Your objective:
Below are the entries; return every line among them that holds the word "grey".
*** Opening of Supplied entries ***
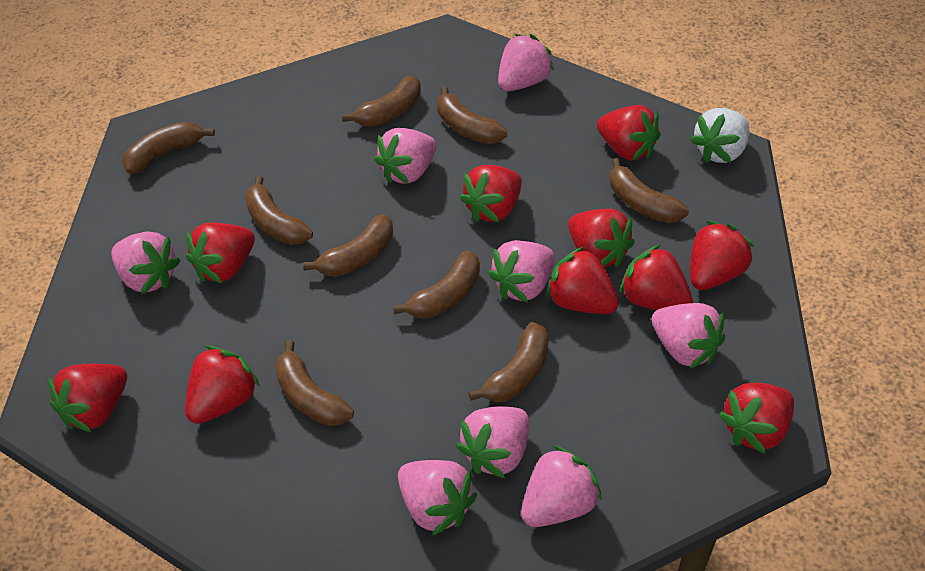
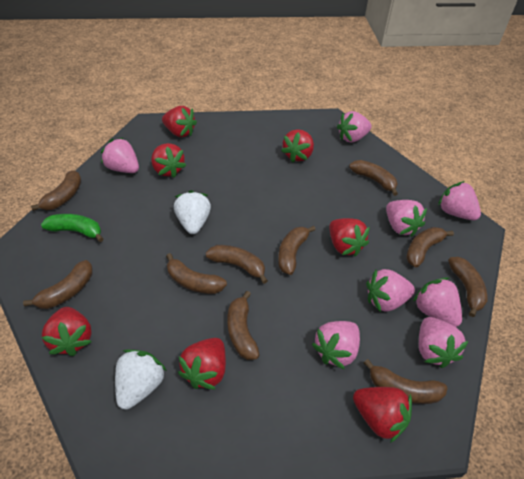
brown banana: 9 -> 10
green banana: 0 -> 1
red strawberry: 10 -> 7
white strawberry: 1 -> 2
*** Close of Supplied entries ***
*** Opening of Supplied entries ***
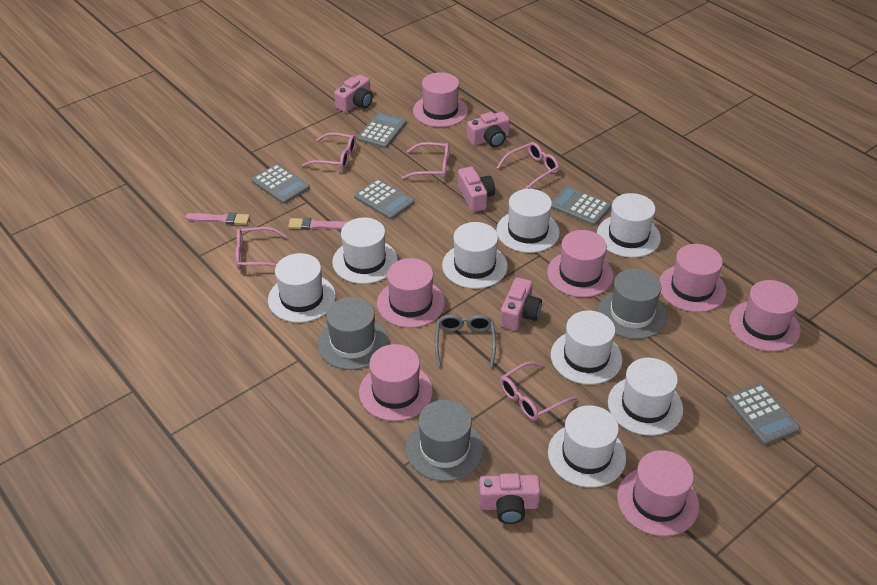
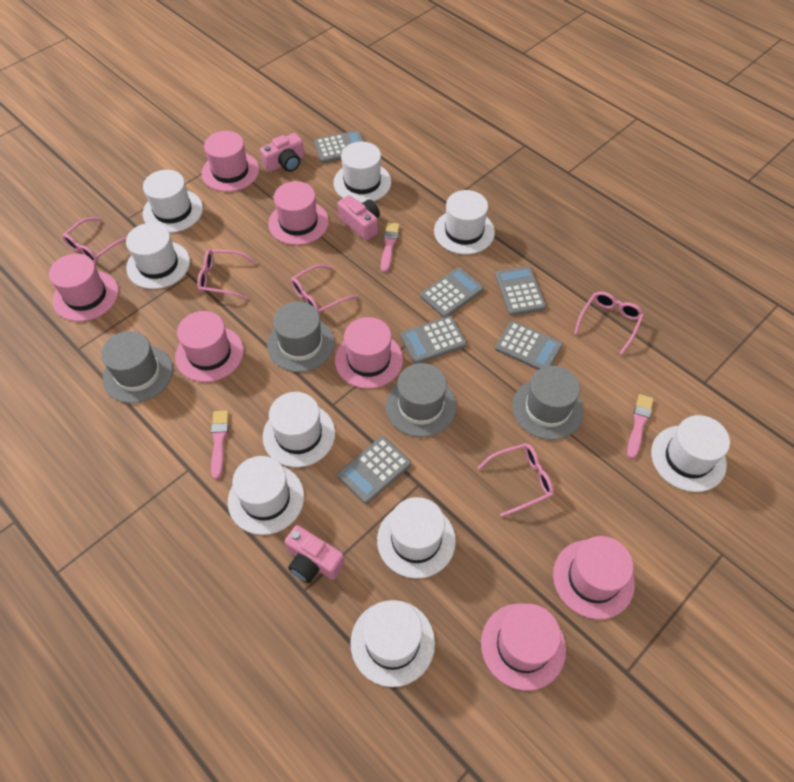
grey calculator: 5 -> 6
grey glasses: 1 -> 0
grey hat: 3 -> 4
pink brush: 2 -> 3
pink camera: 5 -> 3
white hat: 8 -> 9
*** Close of Supplied entries ***
Problem solution:
grey calculator: 5 -> 6
grey glasses: 1 -> 0
grey hat: 3 -> 4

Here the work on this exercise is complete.